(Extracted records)
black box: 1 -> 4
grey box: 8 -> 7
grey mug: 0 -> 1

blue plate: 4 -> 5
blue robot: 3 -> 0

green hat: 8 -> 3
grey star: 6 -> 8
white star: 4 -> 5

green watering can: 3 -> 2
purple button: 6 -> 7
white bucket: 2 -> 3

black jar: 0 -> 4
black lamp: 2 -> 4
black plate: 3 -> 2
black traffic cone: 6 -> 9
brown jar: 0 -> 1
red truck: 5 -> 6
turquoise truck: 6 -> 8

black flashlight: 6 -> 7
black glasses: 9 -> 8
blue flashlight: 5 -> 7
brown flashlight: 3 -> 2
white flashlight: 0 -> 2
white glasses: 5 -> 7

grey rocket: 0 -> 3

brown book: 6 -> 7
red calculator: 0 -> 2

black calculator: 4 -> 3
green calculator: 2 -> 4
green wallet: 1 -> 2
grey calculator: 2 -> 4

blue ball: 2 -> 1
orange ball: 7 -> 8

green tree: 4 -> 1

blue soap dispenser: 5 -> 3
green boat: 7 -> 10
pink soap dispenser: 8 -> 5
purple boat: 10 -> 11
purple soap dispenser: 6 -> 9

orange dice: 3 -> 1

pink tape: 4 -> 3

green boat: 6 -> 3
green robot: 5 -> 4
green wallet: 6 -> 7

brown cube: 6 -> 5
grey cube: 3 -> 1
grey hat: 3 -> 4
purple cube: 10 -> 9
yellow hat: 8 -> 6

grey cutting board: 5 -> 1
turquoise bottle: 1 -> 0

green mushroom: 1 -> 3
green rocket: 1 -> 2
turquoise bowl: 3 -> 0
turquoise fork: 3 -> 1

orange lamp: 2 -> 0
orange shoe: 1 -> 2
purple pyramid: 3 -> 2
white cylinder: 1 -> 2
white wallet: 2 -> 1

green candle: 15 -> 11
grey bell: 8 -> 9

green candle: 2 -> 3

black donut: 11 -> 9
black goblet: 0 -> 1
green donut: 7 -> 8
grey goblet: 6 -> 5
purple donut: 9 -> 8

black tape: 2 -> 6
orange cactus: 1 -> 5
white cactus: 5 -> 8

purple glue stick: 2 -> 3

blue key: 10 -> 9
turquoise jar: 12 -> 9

Work item: Restate word for word only the lines above from the line containing "green mushroom: 1 -> 3" to the line containing "grey bell: 8 -> 9", both of them included.

Written answer:
green mushroom: 1 -> 3
green rocket: 1 -> 2
turquoise bowl: 3 -> 0
turquoise fork: 3 -> 1

orange lamp: 2 -> 0
orange shoe: 1 -> 2
purple pyramid: 3 -> 2
white cylinder: 1 -> 2
white wallet: 2 -> 1

green candle: 15 -> 11
grey bell: 8 -> 9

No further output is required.